Information provided:
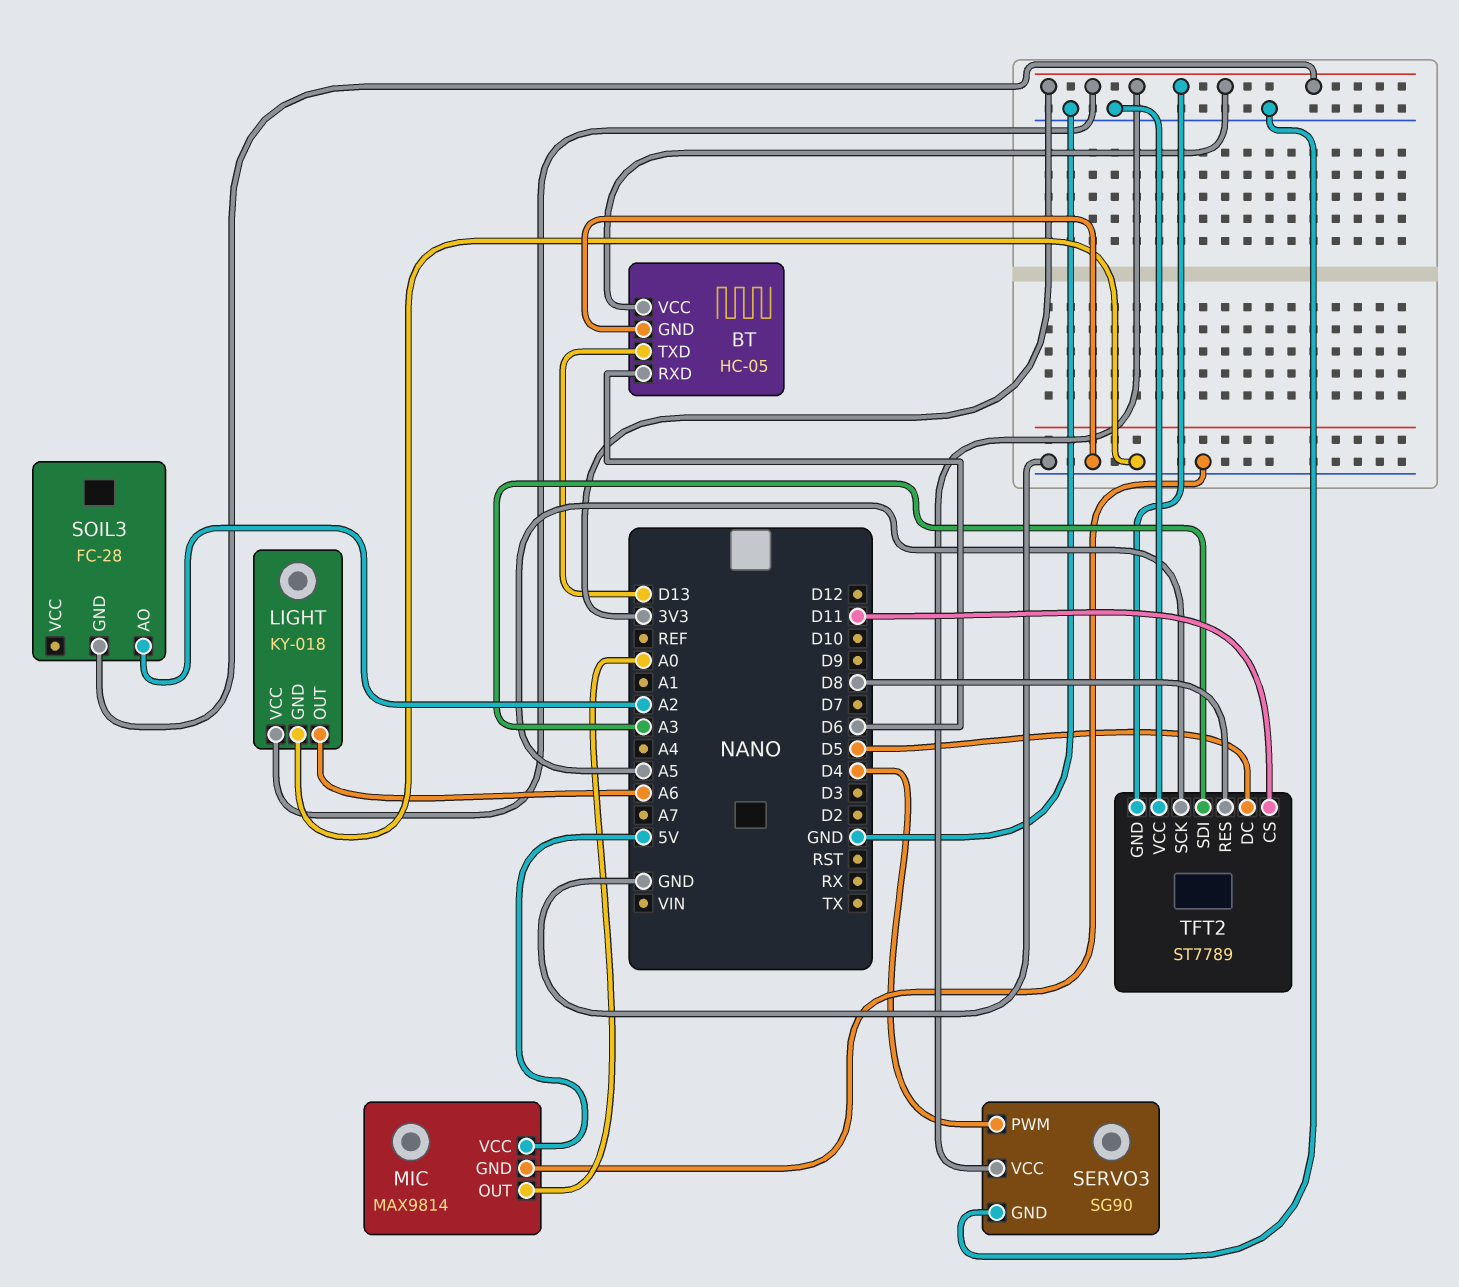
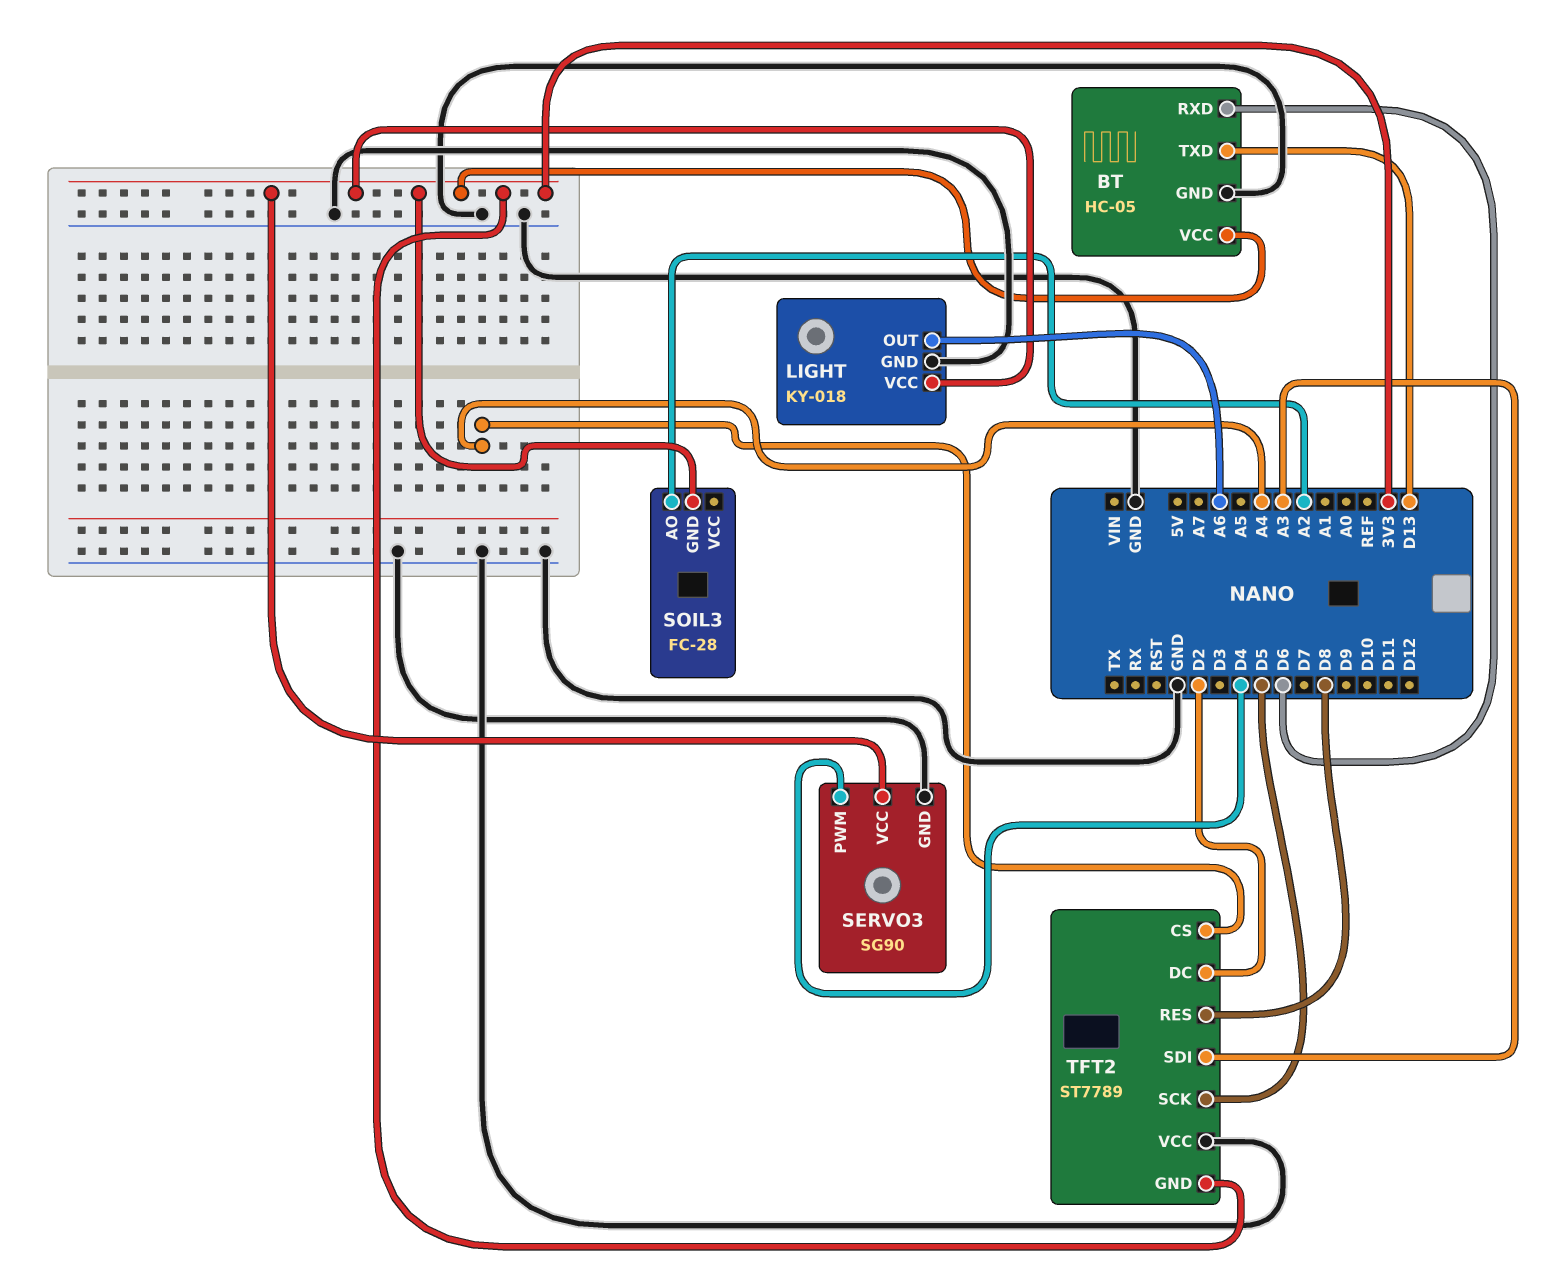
MIC: MAX9814 -> none
MIC pin GND: GND -> none
MIC pin OUT: A0 -> none
MIC pin VCC: 5V -> none
TFT2 pin CS: D11 -> A4
TFT2 pin DC: D5 -> D2
TFT2 pin SCK: A5 -> D5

Task details:
Please repeat each line from the one with "TFT2 pin CS: D11 -> A4" through the last line of the data above, and add nothing.

Result of the task:
TFT2 pin CS: D11 -> A4
TFT2 pin DC: D5 -> D2
TFT2 pin SCK: A5 -> D5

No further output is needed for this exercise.